Records from a collection:
============================================================

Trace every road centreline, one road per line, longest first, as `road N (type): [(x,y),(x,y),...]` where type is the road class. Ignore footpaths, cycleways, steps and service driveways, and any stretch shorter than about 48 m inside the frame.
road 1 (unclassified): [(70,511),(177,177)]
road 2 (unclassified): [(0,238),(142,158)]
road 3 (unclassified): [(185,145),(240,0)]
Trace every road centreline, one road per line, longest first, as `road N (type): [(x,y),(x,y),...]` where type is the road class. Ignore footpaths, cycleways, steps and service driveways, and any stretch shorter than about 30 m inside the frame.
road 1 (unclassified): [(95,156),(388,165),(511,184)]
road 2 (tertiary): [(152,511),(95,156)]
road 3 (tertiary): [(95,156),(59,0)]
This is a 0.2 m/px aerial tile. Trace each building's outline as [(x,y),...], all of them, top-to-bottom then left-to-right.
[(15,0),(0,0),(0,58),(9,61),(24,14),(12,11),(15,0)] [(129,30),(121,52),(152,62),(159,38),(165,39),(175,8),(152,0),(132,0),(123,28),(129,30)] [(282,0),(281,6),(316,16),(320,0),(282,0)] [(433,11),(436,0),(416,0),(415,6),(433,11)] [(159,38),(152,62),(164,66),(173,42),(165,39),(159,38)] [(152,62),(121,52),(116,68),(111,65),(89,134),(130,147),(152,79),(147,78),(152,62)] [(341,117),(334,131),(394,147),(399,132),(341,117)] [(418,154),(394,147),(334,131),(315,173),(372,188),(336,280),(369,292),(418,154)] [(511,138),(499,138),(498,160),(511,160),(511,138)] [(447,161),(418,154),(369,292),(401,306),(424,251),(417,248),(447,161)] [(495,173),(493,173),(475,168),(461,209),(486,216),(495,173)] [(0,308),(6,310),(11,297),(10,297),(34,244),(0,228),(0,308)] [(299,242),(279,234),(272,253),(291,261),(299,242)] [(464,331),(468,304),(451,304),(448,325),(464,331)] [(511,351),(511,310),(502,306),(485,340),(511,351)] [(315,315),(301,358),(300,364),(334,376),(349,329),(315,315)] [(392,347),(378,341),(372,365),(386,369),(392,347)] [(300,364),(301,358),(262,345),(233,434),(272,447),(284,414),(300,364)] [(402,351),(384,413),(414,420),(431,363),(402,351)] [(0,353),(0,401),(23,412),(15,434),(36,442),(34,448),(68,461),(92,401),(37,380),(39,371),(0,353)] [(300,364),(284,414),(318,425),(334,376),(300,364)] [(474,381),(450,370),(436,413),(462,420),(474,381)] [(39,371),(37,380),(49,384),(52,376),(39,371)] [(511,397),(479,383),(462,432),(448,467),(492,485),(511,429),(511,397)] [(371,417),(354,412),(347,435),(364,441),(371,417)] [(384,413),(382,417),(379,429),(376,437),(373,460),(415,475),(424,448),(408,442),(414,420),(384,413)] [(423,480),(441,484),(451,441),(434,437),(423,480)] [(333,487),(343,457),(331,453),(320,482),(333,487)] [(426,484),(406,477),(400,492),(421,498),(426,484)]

============================================================

Rewrite the material with "centreline" changed to "centerline" everywhere it occurs, keeping everything else the same.

Trace every road centerline, one road per line, longest first, as `road N (type): [(x,y),(x,y),...]` where type is the road class. Ignore footpaths, cycleways, steps and service driveways, and any stretch shorter than about 48 m inside the frame.
road 1 (unclassified): [(70,511),(177,177)]
road 2 (unclassified): [(0,238),(142,158)]
road 3 (unclassified): [(185,145),(240,0)]
Trace every road centerline, one road per line, longest first, as `road N (type): [(x,y),(x,y),...]` where type is the road class. Ignore footpaths, cycleways, steps and service driveways, and any stretch shorter than about 30 m inside the frame.
road 1 (unclassified): [(95,156),(388,165),(511,184)]
road 2 (tertiary): [(152,511),(95,156)]
road 3 (tertiary): [(95,156),(59,0)]
This is a 0.2 m/px aerial tile. Trace each building's outline as [(x,y),...], all of them, top-to-bottom then left-to-right.
[(15,0),(0,0),(0,58),(9,61),(24,14),(12,11),(15,0)] [(129,30),(121,52),(152,62),(159,38),(165,39),(175,8),(152,0),(132,0),(123,28),(129,30)] [(282,0),(281,6),(316,16),(320,0),(282,0)] [(433,11),(436,0),(416,0),(415,6),(433,11)] [(159,38),(152,62),(164,66),(173,42),(165,39),(159,38)] [(152,62),(121,52),(116,68),(111,65),(89,134),(130,147),(152,79),(147,78),(152,62)] [(341,117),(334,131),(394,147),(399,132),(341,117)] [(418,154),(394,147),(334,131),(315,173),(372,188),(336,280),(369,292),(418,154)] [(511,138),(499,138),(498,160),(511,160),(511,138)] [(447,161),(418,154),(369,292),(401,306),(424,251),(417,248),(447,161)] [(495,173),(493,173),(475,168),(461,209),(486,216),(495,173)] [(0,308),(6,310),(11,297),(10,297),(34,244),(0,228),(0,308)] [(299,242),(279,234),(272,253),(291,261),(299,242)] [(464,331),(468,304),(451,304),(448,325),(464,331)] [(511,351),(511,310),(502,306),(485,340),(511,351)] [(315,315),(301,358),(300,364),(334,376),(349,329),(315,315)] [(392,347),(378,341),(372,365),(386,369),(392,347)] [(300,364),(301,358),(262,345),(233,434),(272,447),(284,414),(300,364)] [(402,351),(384,413),(414,420),(431,363),(402,351)] [(0,353),(0,401),(23,412),(15,434),(36,442),(34,448),(68,461),(92,401),(37,380),(39,371),(0,353)] [(300,364),(284,414),(318,425),(334,376),(300,364)] [(474,381),(450,370),(436,413),(462,420),(474,381)] [(39,371),(37,380),(49,384),(52,376),(39,371)] [(511,397),(479,383),(462,432),(448,467),(492,485),(511,429),(511,397)] [(371,417),(354,412),(347,435),(364,441),(371,417)] [(384,413),(382,417),(379,429),(376,437),(373,460),(415,475),(424,448),(408,442),(414,420),(384,413)] [(423,480),(441,484),(451,441),(434,437),(423,480)] [(333,487),(343,457),(331,453),(320,482),(333,487)] [(426,484),(406,477),(400,492),(421,498),(426,484)]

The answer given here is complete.